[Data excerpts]
* start *

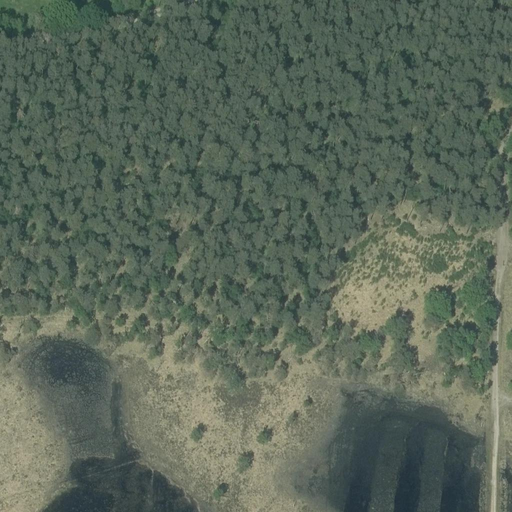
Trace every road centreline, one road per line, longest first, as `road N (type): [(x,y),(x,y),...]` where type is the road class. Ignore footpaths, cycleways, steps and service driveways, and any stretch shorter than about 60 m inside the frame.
road 1 (track): [(499,256),(493,511)]
road 2 (track): [(225,0),(0,50)]
road 3 (track): [(511,137),(499,256)]
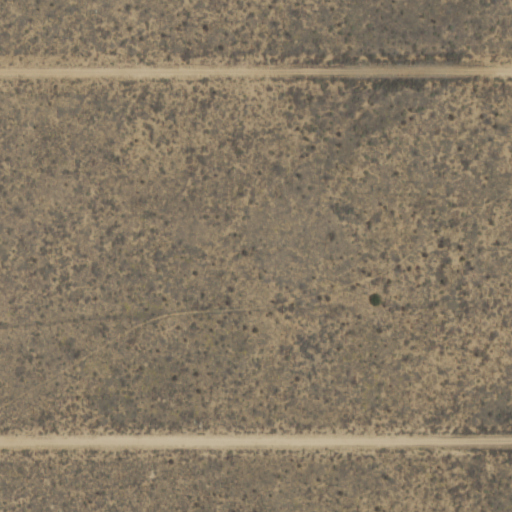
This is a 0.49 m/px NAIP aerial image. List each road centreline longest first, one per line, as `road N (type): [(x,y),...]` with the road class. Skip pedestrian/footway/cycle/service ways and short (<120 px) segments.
road 1 (residential): [(0,440),(511,439)]
road 2 (residential): [(0,69),(511,70)]
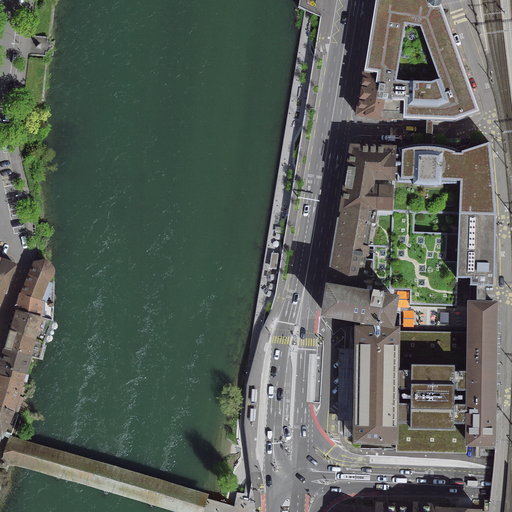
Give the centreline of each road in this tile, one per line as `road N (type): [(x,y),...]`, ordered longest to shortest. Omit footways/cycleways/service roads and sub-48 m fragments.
road 1 (primary): [(292,471),(295,340),(333,126)]
road 2 (residential): [(494,125),(509,292),(504,450)]
road 3 (primary): [(292,471),(511,482)]
road 4 (residential): [(333,126),(453,132),(494,125)]
road 5 (residential): [(454,0),(494,125)]
road 6 (primary): [(333,126),(353,0)]
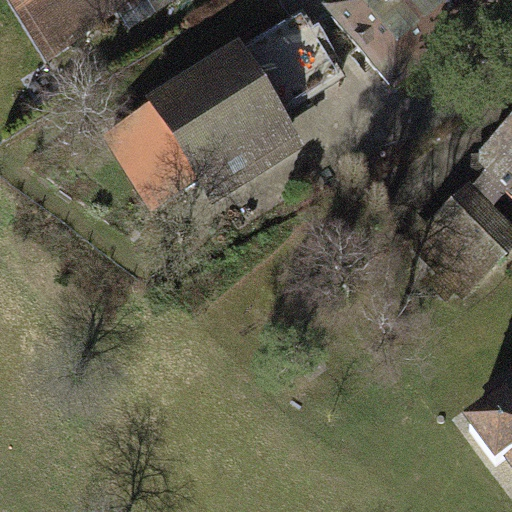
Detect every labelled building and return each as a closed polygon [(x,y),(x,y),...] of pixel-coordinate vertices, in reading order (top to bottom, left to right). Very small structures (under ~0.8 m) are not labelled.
[(12,0),(46,55),(137,0),(171,0),(174,5),(182,0),(12,0)] [(492,2),(489,0),(333,0),(324,8),(394,87),(492,2)] [(303,10),(155,100),(217,199),(300,148),(280,116),(344,77),(303,10)] [(511,185),(511,128),(483,156),(511,185)] [(511,233),(473,194),(419,247),(464,293),(511,246),(511,233)] [(507,382),(461,415),(494,462),(503,455),(511,467),(511,365),(501,374),(507,382)]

* end *

▶ Task statement: Render everything from the line containing "Give the centreline" down to the line containing "road 2 (residential): [(494,125),(509,292),(504,450)]" as a Markdown table with the columns Row and Line, leaving out blank lines.

▶ Worked answer:
| Row | Line |
|---|---|
| 1 | Give the centreline of each road in this tile, one per line as `road N (type): [(x,y),...]`, ordered longest to shortest. Omit footways/cycleways/service roads and sub-48 m fragments. |
| 2 | road 1 (primary): [(292,471),(295,340),(333,126)] |
| 3 | road 2 (residential): [(494,125),(509,292),(504,450)] |